__Directions for this task__: Reproduce exactly, from the data that follows, the line with "black cube: [98,166,176,248]", the line with "brown stacking toy: [112,25,163,89]", and every line that lies between them.

__Data for processing__:

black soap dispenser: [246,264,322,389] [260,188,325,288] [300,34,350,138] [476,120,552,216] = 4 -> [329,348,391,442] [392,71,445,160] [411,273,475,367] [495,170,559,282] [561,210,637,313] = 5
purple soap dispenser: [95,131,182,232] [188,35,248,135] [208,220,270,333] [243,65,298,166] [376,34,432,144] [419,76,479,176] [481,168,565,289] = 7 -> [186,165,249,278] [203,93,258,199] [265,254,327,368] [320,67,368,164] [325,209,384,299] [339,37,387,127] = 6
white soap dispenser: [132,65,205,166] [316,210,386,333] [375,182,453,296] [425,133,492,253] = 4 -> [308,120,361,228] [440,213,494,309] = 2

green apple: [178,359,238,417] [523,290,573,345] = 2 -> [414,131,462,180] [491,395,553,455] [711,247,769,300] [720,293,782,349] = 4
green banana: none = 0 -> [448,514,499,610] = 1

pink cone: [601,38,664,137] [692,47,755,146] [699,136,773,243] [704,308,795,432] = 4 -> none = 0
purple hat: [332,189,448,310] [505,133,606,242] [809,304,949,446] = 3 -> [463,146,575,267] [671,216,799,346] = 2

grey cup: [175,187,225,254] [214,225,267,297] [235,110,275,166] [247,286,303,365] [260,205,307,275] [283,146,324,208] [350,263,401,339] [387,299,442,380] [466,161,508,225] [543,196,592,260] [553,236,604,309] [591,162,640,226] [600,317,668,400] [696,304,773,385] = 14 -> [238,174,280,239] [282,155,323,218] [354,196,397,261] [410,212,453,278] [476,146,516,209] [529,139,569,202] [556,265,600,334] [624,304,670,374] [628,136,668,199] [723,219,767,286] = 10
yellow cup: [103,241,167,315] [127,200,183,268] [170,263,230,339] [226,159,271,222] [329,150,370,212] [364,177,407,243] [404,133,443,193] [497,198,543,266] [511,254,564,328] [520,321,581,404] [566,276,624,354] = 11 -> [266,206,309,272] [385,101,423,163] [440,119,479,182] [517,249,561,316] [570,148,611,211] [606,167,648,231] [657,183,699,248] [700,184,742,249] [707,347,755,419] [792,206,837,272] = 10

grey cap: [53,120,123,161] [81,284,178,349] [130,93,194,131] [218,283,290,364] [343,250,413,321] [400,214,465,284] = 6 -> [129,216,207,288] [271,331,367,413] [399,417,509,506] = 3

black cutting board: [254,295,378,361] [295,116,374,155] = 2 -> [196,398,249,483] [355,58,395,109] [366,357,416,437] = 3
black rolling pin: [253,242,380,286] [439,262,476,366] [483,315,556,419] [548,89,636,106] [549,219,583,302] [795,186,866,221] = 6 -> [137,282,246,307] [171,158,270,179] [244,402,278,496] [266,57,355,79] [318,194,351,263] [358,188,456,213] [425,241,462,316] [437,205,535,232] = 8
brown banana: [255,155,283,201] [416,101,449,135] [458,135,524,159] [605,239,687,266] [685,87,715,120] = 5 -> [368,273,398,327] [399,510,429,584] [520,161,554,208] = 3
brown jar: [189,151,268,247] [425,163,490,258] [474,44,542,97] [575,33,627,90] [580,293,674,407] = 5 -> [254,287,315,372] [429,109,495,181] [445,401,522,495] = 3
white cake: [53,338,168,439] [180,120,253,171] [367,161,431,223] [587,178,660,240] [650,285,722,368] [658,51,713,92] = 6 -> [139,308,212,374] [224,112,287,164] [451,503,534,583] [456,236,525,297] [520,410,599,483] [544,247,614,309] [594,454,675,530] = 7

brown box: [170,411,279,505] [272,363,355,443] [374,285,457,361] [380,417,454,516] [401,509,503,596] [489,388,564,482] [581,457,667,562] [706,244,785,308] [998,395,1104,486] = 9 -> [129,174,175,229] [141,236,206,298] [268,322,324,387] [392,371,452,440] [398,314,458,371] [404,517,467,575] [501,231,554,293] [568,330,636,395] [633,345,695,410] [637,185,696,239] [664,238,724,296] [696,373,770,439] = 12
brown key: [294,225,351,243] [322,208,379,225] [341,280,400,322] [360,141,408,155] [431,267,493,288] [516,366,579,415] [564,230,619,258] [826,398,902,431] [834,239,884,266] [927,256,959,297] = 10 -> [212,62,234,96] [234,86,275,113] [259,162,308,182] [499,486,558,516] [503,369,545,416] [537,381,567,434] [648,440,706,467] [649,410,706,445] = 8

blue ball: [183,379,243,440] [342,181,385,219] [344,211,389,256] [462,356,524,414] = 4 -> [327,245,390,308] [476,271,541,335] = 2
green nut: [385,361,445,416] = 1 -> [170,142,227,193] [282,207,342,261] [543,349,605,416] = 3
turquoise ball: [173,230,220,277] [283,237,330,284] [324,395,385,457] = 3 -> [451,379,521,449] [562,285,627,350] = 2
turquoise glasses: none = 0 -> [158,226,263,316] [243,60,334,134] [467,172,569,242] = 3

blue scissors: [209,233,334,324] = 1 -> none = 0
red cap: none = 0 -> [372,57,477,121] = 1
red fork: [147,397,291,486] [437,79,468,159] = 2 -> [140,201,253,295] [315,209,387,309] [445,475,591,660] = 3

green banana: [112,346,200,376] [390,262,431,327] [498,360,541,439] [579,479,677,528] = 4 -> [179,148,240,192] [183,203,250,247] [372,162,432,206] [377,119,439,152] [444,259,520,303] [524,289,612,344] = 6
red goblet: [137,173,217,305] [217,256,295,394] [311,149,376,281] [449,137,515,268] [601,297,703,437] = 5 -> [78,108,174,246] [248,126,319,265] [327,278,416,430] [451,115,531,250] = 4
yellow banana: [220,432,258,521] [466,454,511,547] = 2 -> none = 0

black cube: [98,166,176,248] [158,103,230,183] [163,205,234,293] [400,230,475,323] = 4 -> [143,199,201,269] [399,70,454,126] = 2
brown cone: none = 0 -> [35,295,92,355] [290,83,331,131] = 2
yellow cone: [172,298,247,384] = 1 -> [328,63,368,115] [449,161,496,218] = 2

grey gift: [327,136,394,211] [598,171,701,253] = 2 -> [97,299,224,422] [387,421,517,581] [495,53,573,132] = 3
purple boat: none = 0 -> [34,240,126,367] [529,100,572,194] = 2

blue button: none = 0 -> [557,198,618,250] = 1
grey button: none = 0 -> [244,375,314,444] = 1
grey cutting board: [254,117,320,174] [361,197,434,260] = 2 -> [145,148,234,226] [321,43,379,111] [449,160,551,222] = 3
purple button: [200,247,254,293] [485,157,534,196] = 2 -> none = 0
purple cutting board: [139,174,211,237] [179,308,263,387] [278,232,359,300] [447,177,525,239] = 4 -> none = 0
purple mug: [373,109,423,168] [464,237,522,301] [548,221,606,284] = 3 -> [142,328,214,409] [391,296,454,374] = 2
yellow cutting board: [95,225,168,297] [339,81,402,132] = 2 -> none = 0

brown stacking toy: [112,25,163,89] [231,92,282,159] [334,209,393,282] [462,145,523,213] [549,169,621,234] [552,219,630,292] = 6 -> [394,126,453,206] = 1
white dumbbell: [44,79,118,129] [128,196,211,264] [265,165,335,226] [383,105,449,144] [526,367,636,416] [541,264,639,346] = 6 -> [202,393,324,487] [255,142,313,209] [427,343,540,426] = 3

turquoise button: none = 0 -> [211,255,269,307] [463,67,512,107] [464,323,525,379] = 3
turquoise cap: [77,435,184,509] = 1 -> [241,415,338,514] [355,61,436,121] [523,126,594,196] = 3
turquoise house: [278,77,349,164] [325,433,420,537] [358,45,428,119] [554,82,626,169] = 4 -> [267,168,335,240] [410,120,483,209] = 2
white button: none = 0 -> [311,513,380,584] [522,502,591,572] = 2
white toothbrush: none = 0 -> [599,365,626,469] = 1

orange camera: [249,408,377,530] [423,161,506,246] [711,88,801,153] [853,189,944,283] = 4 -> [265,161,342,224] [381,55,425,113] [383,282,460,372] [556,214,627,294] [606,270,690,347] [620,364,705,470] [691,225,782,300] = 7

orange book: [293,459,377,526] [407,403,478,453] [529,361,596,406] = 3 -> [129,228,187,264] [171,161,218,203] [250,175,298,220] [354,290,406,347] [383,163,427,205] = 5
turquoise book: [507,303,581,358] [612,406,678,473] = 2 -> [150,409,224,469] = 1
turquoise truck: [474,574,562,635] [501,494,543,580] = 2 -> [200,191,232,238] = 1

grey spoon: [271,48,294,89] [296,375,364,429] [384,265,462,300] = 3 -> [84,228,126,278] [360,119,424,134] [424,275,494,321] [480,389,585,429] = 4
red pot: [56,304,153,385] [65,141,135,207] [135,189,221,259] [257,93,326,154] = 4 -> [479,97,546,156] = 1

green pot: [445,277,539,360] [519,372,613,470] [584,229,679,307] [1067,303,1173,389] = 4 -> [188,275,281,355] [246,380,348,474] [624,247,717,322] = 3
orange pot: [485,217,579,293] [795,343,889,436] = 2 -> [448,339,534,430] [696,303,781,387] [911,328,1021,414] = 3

__Written response__:
black cube: [98,166,176,248] [158,103,230,183] [163,205,234,293] [400,230,475,323] = 4 -> [143,199,201,269] [399,70,454,126] = 2
brown cone: none = 0 -> [35,295,92,355] [290,83,331,131] = 2
yellow cone: [172,298,247,384] = 1 -> [328,63,368,115] [449,161,496,218] = 2

grey gift: [327,136,394,211] [598,171,701,253] = 2 -> [97,299,224,422] [387,421,517,581] [495,53,573,132] = 3
purple boat: none = 0 -> [34,240,126,367] [529,100,572,194] = 2

blue button: none = 0 -> [557,198,618,250] = 1
grey button: none = 0 -> [244,375,314,444] = 1
grey cutting board: [254,117,320,174] [361,197,434,260] = 2 -> [145,148,234,226] [321,43,379,111] [449,160,551,222] = 3
purple button: [200,247,254,293] [485,157,534,196] = 2 -> none = 0
purple cutting board: [139,174,211,237] [179,308,263,387] [278,232,359,300] [447,177,525,239] = 4 -> none = 0
purple mug: [373,109,423,168] [464,237,522,301] [548,221,606,284] = 3 -> [142,328,214,409] [391,296,454,374] = 2
yellow cutting board: [95,225,168,297] [339,81,402,132] = 2 -> none = 0

brown stacking toy: [112,25,163,89] [231,92,282,159] [334,209,393,282] [462,145,523,213] [549,169,621,234] [552,219,630,292] = 6 -> [394,126,453,206] = 1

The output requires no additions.